What to produce
Give the entries again exactly as they appear, but without the images.

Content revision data
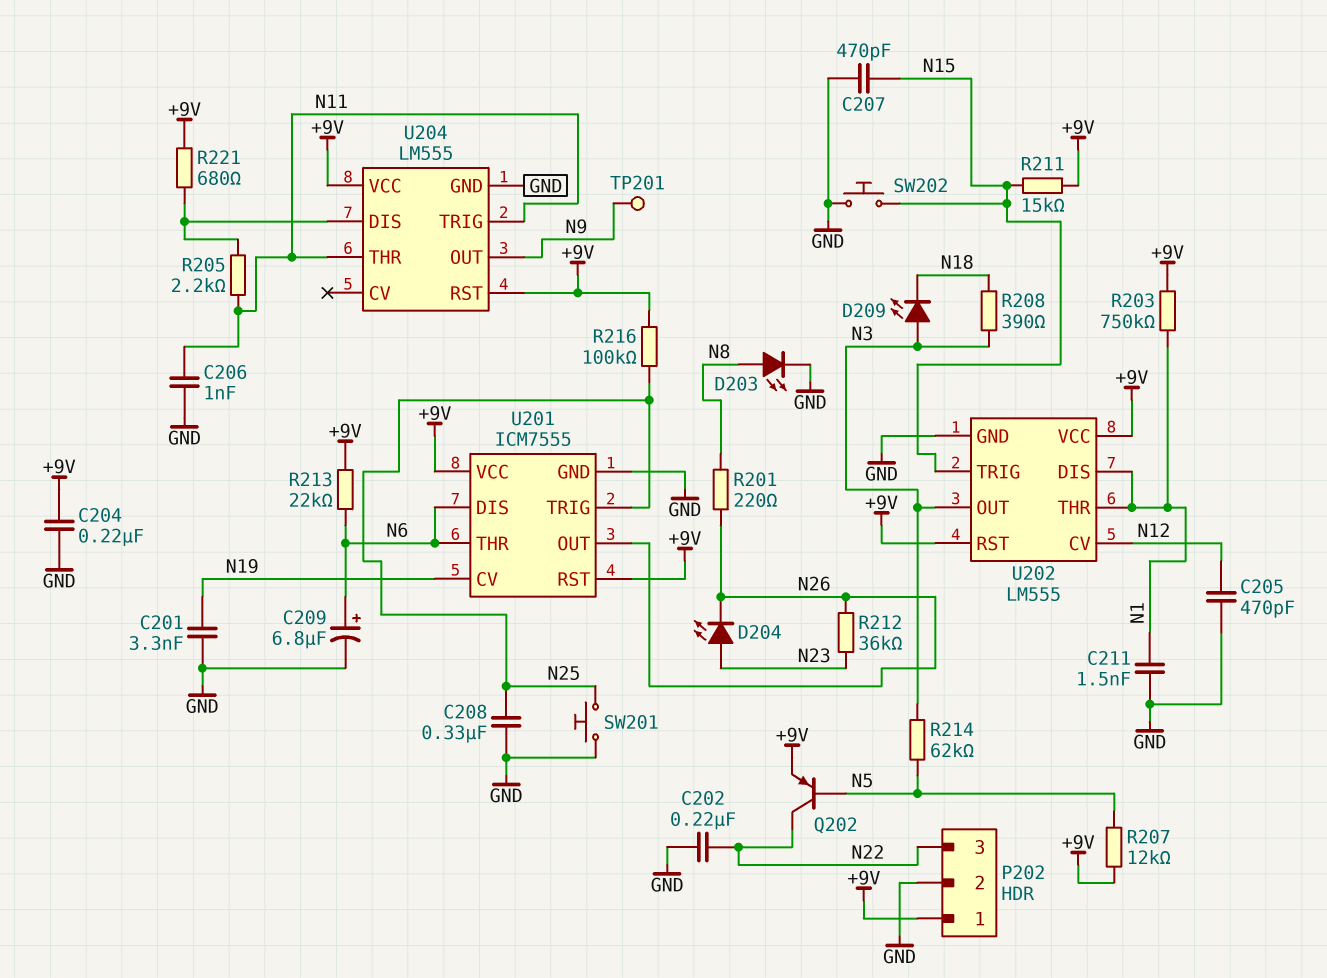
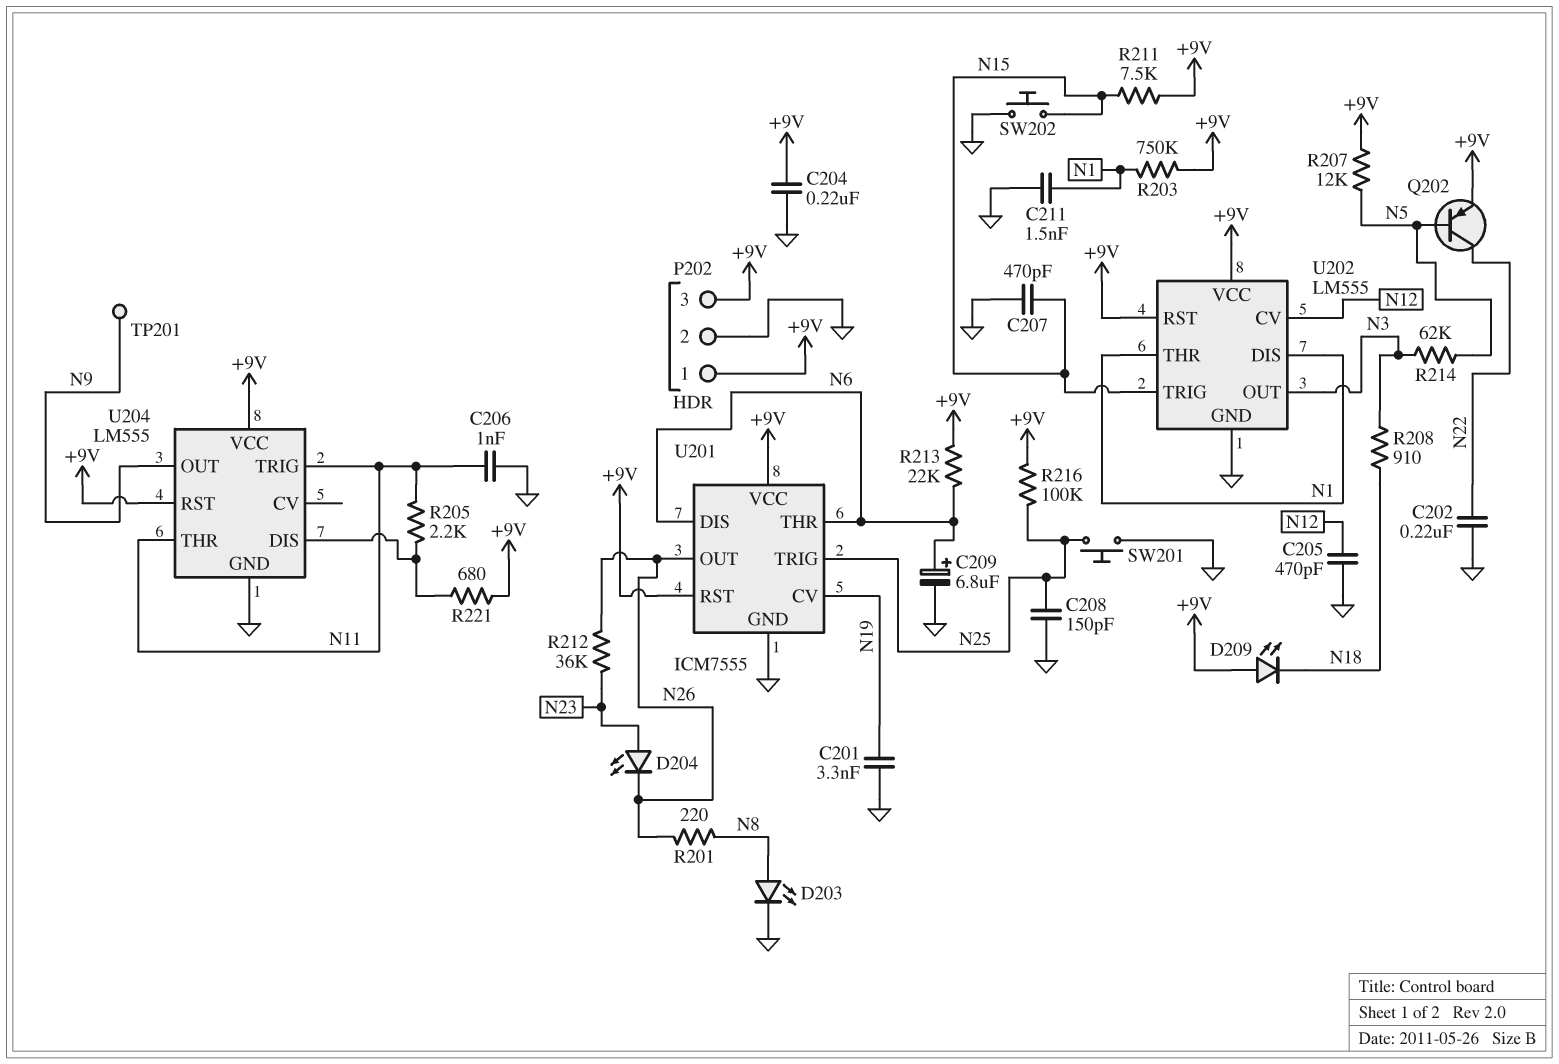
C208: 330nF (GND, N25) -> 150pF (GND, N25)
D209: LED (A N3, K N18) -> LED (A +9V, K N18)
P202 pin 3: N22 -> +9V
R208: 390 (N3, N18) -> 910 (N3, N18)
R211: 15k (+9V, N15) -> 7.5k (+9V, N15)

Answer section
C208: 330nF (GND, N25) -> 150pF (GND, N25)
D209: LED (A N3, K N18) -> LED (A +9V, K N18)
P202 pin 3: N22 -> +9V
R208: 390 (N3, N18) -> 910 (N3, N18)
R211: 15k (+9V, N15) -> 7.5k (+9V, N15)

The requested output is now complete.